Directions — Write out the whole listing, matching it exactly.

=-=-=-=-=

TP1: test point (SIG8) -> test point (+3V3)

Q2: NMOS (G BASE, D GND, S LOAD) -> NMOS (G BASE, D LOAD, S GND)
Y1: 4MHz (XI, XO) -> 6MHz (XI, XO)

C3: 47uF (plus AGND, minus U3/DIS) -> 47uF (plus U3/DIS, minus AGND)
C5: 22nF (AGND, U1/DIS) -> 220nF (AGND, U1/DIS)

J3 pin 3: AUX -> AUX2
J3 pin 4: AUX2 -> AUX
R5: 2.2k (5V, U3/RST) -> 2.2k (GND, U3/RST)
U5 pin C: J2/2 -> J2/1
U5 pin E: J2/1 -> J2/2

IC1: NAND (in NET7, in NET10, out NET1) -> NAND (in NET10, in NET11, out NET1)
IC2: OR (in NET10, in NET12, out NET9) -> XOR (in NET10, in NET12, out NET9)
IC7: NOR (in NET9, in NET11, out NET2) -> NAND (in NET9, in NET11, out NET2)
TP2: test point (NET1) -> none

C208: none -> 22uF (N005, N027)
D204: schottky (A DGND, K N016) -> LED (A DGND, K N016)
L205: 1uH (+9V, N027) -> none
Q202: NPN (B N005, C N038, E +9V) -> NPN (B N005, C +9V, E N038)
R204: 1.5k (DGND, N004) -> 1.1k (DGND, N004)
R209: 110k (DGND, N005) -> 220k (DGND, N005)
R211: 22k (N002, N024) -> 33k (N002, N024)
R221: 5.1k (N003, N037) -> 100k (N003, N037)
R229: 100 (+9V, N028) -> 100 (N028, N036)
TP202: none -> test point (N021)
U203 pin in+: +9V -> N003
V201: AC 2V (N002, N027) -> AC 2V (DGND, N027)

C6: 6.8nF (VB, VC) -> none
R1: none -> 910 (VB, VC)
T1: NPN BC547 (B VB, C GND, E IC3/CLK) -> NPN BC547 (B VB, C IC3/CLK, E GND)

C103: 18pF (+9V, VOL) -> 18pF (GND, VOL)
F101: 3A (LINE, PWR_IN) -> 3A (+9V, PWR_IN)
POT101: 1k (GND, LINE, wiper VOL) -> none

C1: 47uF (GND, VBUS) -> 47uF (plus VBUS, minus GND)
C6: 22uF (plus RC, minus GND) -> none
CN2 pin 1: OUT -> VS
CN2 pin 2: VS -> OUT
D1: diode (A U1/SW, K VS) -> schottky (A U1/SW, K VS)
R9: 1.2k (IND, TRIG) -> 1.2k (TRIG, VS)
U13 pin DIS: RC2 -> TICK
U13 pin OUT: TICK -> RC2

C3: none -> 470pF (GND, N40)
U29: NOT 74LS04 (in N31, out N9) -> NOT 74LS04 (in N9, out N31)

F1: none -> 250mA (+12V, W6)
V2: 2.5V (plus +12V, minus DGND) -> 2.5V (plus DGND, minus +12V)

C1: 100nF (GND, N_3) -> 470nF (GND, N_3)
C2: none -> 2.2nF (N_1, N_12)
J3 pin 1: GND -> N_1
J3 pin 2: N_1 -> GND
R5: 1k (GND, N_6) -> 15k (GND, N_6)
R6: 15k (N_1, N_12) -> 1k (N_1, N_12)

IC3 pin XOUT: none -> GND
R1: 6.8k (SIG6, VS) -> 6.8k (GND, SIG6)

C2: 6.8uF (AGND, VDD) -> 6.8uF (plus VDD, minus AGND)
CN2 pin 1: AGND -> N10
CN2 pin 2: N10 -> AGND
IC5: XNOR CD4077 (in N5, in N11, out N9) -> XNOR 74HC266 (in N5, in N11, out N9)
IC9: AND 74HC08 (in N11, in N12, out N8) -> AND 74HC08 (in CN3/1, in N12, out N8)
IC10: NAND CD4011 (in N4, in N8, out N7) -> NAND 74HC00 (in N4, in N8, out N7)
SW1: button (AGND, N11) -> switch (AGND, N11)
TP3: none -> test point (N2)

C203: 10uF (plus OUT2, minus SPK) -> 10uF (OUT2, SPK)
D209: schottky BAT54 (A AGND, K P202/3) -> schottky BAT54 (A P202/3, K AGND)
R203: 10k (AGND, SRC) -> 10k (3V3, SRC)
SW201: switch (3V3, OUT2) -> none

=-=-=-=-=

Output —
TP1: test point (SIG8) -> test point (+3V3)

Q2: NMOS (G BASE, D GND, S LOAD) -> NMOS (G BASE, D LOAD, S GND)
Y1: 4MHz (XI, XO) -> 6MHz (XI, XO)

C3: 47uF (plus AGND, minus U3/DIS) -> 47uF (plus U3/DIS, minus AGND)
C5: 22nF (AGND, U1/DIS) -> 220nF (AGND, U1/DIS)

J3 pin 3: AUX -> AUX2
J3 pin 4: AUX2 -> AUX
R5: 2.2k (5V, U3/RST) -> 2.2k (GND, U3/RST)
U5 pin C: J2/2 -> J2/1
U5 pin E: J2/1 -> J2/2

IC1: NAND (in NET7, in NET10, out NET1) -> NAND (in NET10, in NET11, out NET1)
IC2: OR (in NET10, in NET12, out NET9) -> XOR (in NET10, in NET12, out NET9)
IC7: NOR (in NET9, in NET11, out NET2) -> NAND (in NET9, in NET11, out NET2)
TP2: test point (NET1) -> none

C208: none -> 22uF (N005, N027)
D204: schottky (A DGND, K N016) -> LED (A DGND, K N016)
L205: 1uH (+9V, N027) -> none
Q202: NPN (B N005, C N038, E +9V) -> NPN (B N005, C +9V, E N038)
R204: 1.5k (DGND, N004) -> 1.1k (DGND, N004)
R209: 110k (DGND, N005) -> 220k (DGND, N005)
R211: 22k (N002, N024) -> 33k (N002, N024)
R221: 5.1k (N003, N037) -> 100k (N003, N037)
R229: 100 (+9V, N028) -> 100 (N028, N036)
TP202: none -> test point (N021)
U203 pin in+: +9V -> N003
V201: AC 2V (N002, N027) -> AC 2V (DGND, N027)

C6: 6.8nF (VB, VC) -> none
R1: none -> 910 (VB, VC)
T1: NPN BC547 (B VB, C GND, E IC3/CLK) -> NPN BC547 (B VB, C IC3/CLK, E GND)

C103: 18pF (+9V, VOL) -> 18pF (GND, VOL)
F101: 3A (LINE, PWR_IN) -> 3A (+9V, PWR_IN)
POT101: 1k (GND, LINE, wiper VOL) -> none

C1: 47uF (GND, VBUS) -> 47uF (plus VBUS, minus GND)
C6: 22uF (plus RC, minus GND) -> none
CN2 pin 1: OUT -> VS
CN2 pin 2: VS -> OUT
D1: diode (A U1/SW, K VS) -> schottky (A U1/SW, K VS)
R9: 1.2k (IND, TRIG) -> 1.2k (TRIG, VS)
U13 pin DIS: RC2 -> TICK
U13 pin OUT: TICK -> RC2

C3: none -> 470pF (GND, N40)
U29: NOT 74LS04 (in N31, out N9) -> NOT 74LS04 (in N9, out N31)

F1: none -> 250mA (+12V, W6)
V2: 2.5V (plus +12V, minus DGND) -> 2.5V (plus DGND, minus +12V)

C1: 100nF (GND, N_3) -> 470nF (GND, N_3)
C2: none -> 2.2nF (N_1, N_12)
J3 pin 1: GND -> N_1
J3 pin 2: N_1 -> GND
R5: 1k (GND, N_6) -> 15k (GND, N_6)
R6: 15k (N_1, N_12) -> 1k (N_1, N_12)

IC3 pin XOUT: none -> GND
R1: 6.8k (SIG6, VS) -> 6.8k (GND, SIG6)

C2: 6.8uF (AGND, VDD) -> 6.8uF (plus VDD, minus AGND)
CN2 pin 1: AGND -> N10
CN2 pin 2: N10 -> AGND
IC5: XNOR CD4077 (in N5, in N11, out N9) -> XNOR 74HC266 (in N5, in N11, out N9)
IC9: AND 74HC08 (in N11, in N12, out N8) -> AND 74HC08 (in CN3/1, in N12, out N8)
IC10: NAND CD4011 (in N4, in N8, out N7) -> NAND 74HC00 (in N4, in N8, out N7)
SW1: button (AGND, N11) -> switch (AGND, N11)
TP3: none -> test point (N2)

C203: 10uF (plus OUT2, minus SPK) -> 10uF (OUT2, SPK)
D209: schottky BAT54 (A AGND, K P202/3) -> schottky BAT54 (A P202/3, K AGND)
R203: 10k (AGND, SRC) -> 10k (3V3, SRC)
SW201: switch (3V3, OUT2) -> none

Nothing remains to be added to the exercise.